◆ What the exercise asks
Give the entries back exactly as they stand, but without pictures.

◆ Given data
-------
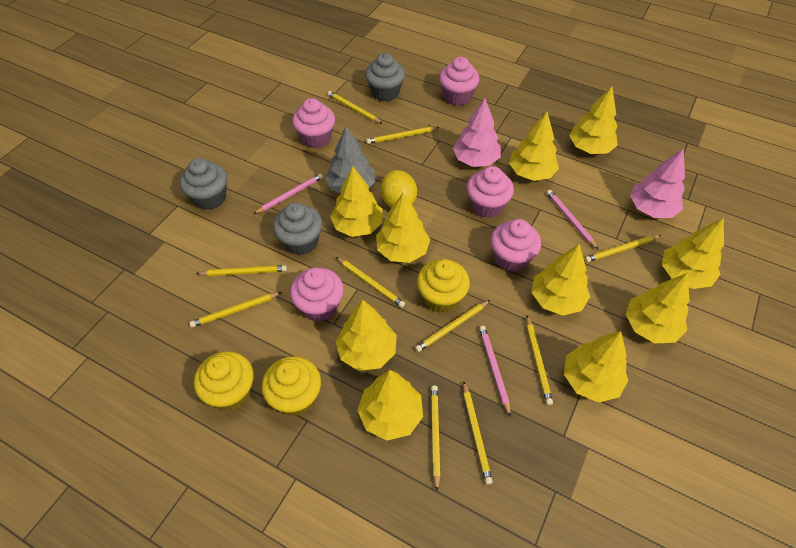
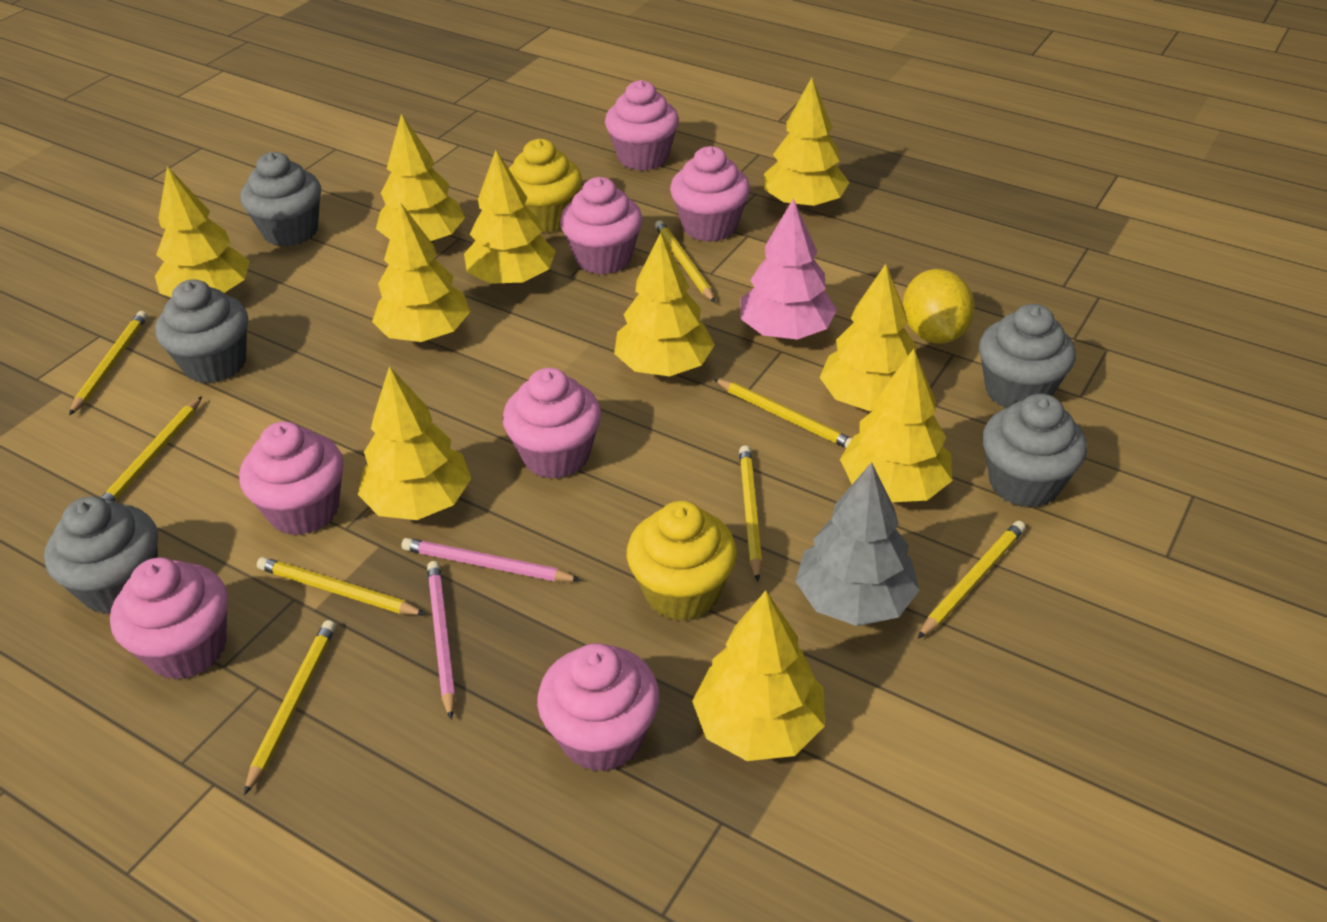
grey cupcake: 3 -> 5
pink cupcake: 5 -> 7
pink pencil: 3 -> 2
pink tree: 2 -> 1
yellow cupcake: 3 -> 2
yellow pencil: 10 -> 8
-------
◆ Exercise solution
grey cupcake: 3 -> 5
pink cupcake: 5 -> 7
pink pencil: 3 -> 2
pink tree: 2 -> 1
yellow cupcake: 3 -> 2
yellow pencil: 10 -> 8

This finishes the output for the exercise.